* RECORDED DATA:
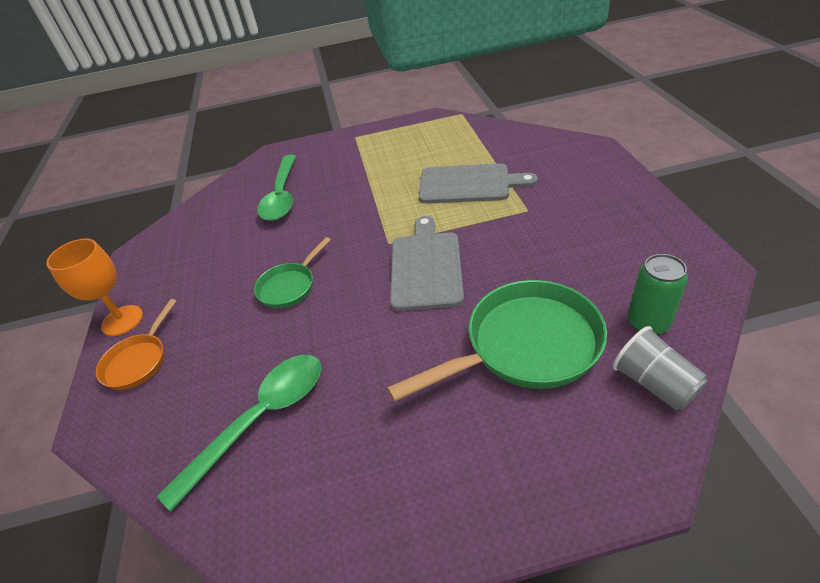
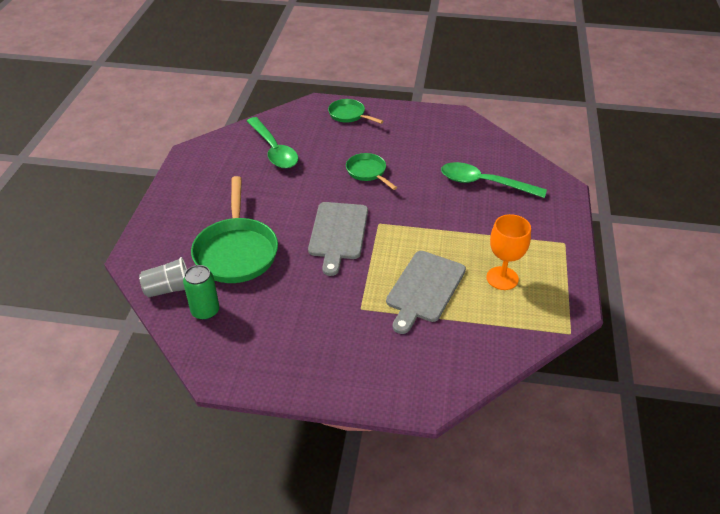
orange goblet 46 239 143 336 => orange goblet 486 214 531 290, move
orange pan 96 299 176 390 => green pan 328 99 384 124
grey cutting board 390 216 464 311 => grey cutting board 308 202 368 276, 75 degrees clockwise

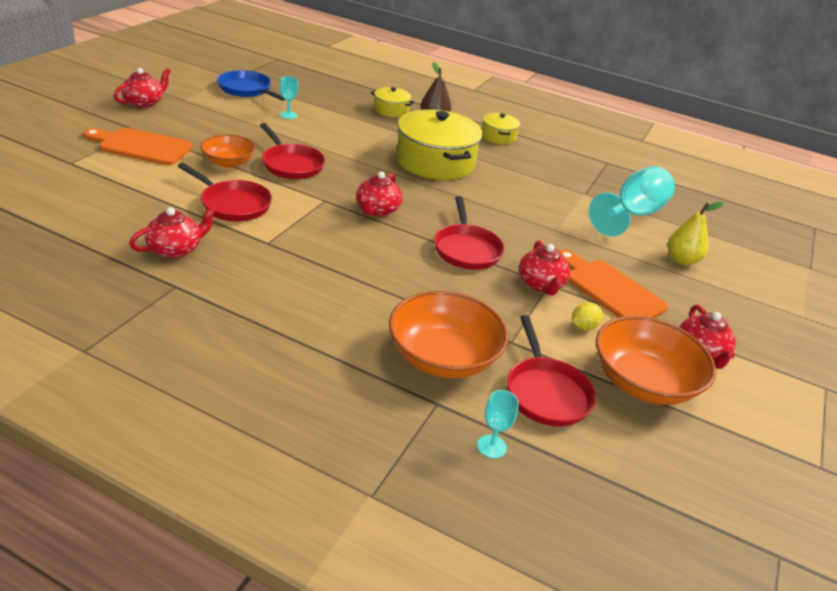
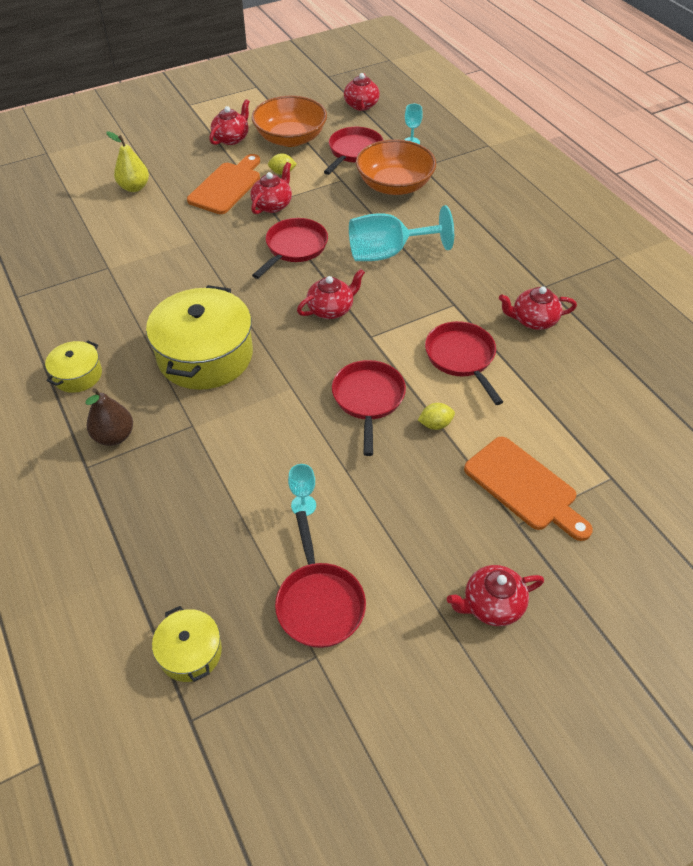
orange bowl 200 134 256 168 => yellow lemon 418 403 455 430
blue pan 217 70 286 101 => red pan 275 511 366 648
yellow pot 371 87 415 117 => yellow pot 152 606 222 682, move
orange cutting board 559 250 668 318 => orange cutting board 187 154 260 214, 150 degrees counterclockwise
turquoise goblet 589 166 675 237 => turquoise goblet 349 205 454 261, move
nothing => red teapot 344 73 380 111

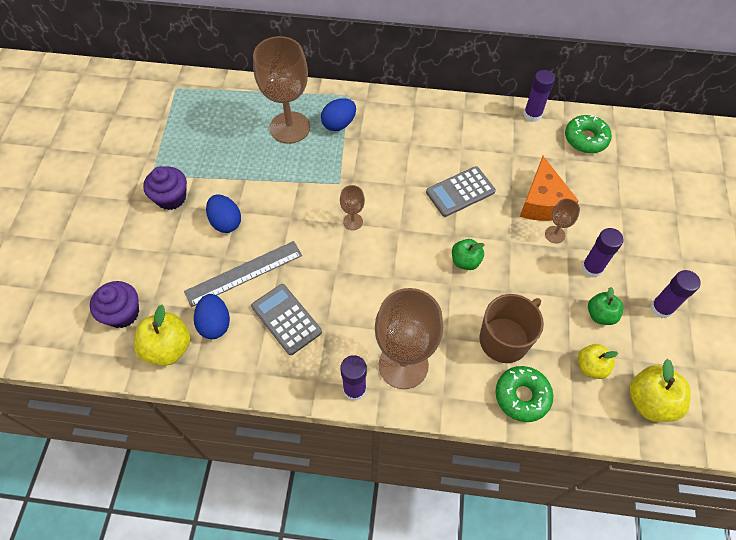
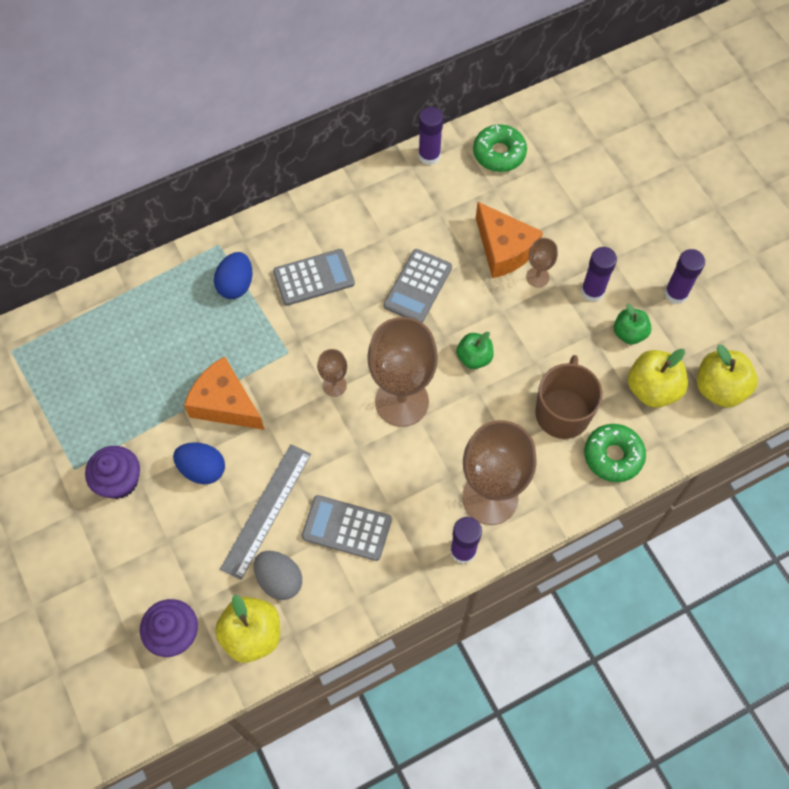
blue egg 194 294 230 339 => grey egg 254 551 302 600
brown goblet 253 36 310 144 => brown goblet 367 317 438 427, move
yellow apple 578 344 618 379 => yellow apple 628 349 688 408, x1.55
nothing => orange cheese 184 356 265 430
nothing => grey calculator 273 249 355 306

* YOUR INSTRUCTIONS: Reproduce the whole listing word for word, setting aside any pictures.

* EXERCISE RESPONSE:
orange goblet 46 239 143 336 => orange goblet 486 214 531 290, move
orange pan 96 299 176 390 => green pan 328 99 384 124
grey cutting board 390 216 464 311 => grey cutting board 308 202 368 276, 75 degrees clockwise

orange bowl 200 134 256 168 => yellow lemon 418 403 455 430
blue pan 217 70 286 101 => red pan 275 511 366 648
yellow pot 371 87 415 117 => yellow pot 152 606 222 682, move
orange cutting board 559 250 668 318 => orange cutting board 187 154 260 214, 150 degrees counterclockwise
turquoise goblet 589 166 675 237 => turquoise goblet 349 205 454 261, move
nothing => red teapot 344 73 380 111

blue egg 194 294 230 339 => grey egg 254 551 302 600
brown goblet 253 36 310 144 => brown goblet 367 317 438 427, move
yellow apple 578 344 618 379 => yellow apple 628 349 688 408, x1.55
nothing => orange cheese 184 356 265 430
nothing => grey calculator 273 249 355 306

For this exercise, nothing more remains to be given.